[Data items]
◇ ◇ ◇ ◇ ◇ ◇ ◇
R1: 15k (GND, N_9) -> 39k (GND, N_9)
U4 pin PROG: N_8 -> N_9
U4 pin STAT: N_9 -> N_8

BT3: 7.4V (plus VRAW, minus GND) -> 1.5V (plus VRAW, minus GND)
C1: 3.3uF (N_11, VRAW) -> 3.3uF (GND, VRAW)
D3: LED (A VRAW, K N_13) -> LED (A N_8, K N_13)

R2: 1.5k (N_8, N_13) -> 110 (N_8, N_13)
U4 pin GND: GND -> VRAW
◇ ◇ ◇ ◇ ◇ ◇ ◇
■ Exercise directions ■
Transcribe the full set of records without altering a single character.

■ Exercise response ■
R1: 15k (GND, N_9) -> 39k (GND, N_9)
U4 pin PROG: N_8 -> N_9
U4 pin STAT: N_9 -> N_8

BT3: 7.4V (plus VRAW, minus GND) -> 1.5V (plus VRAW, minus GND)
C1: 3.3uF (N_11, VRAW) -> 3.3uF (GND, VRAW)
D3: LED (A VRAW, K N_13) -> LED (A N_8, K N_13)

R2: 1.5k (N_8, N_13) -> 110 (N_8, N_13)
U4 pin GND: GND -> VRAW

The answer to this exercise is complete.